→ **Exercise objective**: Copy each line below exactly and leave the pictures out.

______________________________

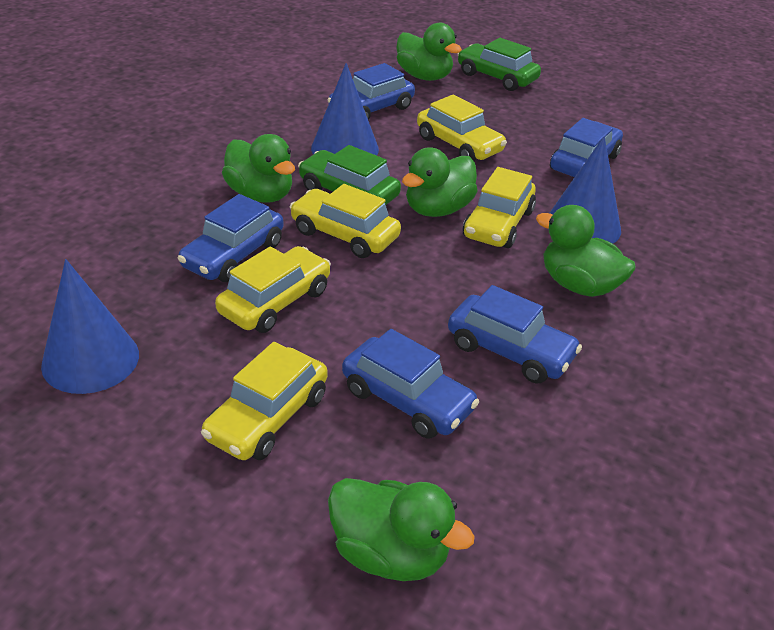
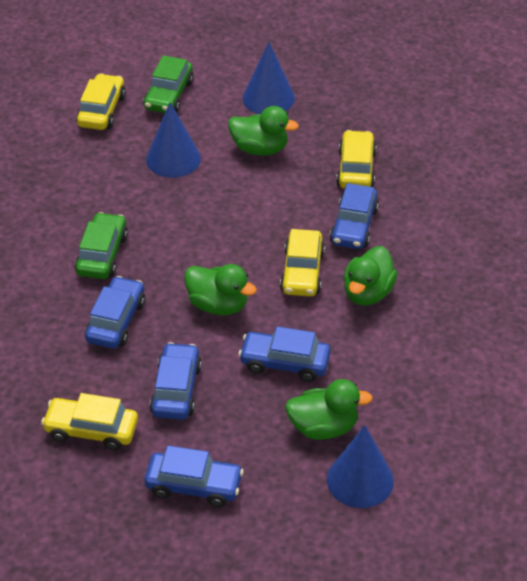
green duck: 5 -> 4
yellow car: 5 -> 4

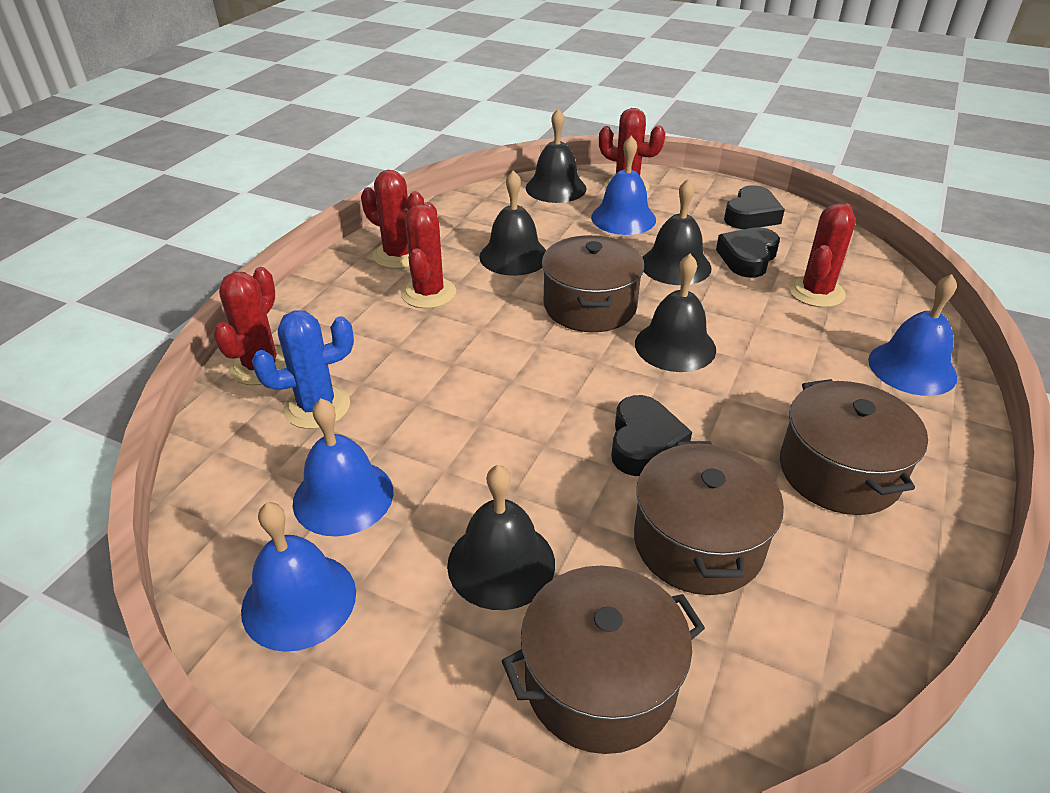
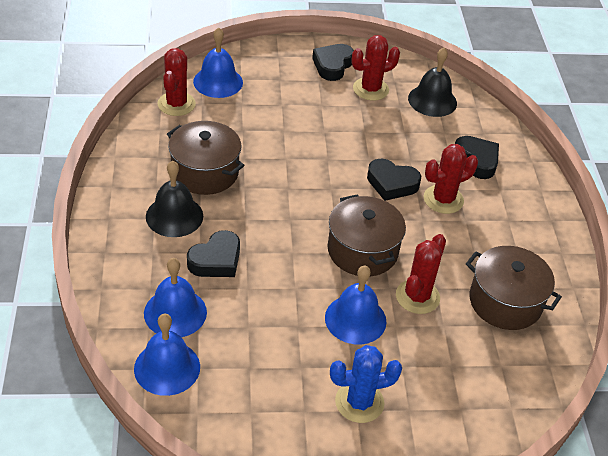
black bell: 5 -> 2
black heart: 3 -> 4
brown pot: 4 -> 3
red cactus: 5 -> 4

______________________________

→ **Solution to this task**:
green duck: 5 -> 4
yellow car: 5 -> 4

black bell: 5 -> 2
black heart: 3 -> 4
brown pot: 4 -> 3
red cactus: 5 -> 4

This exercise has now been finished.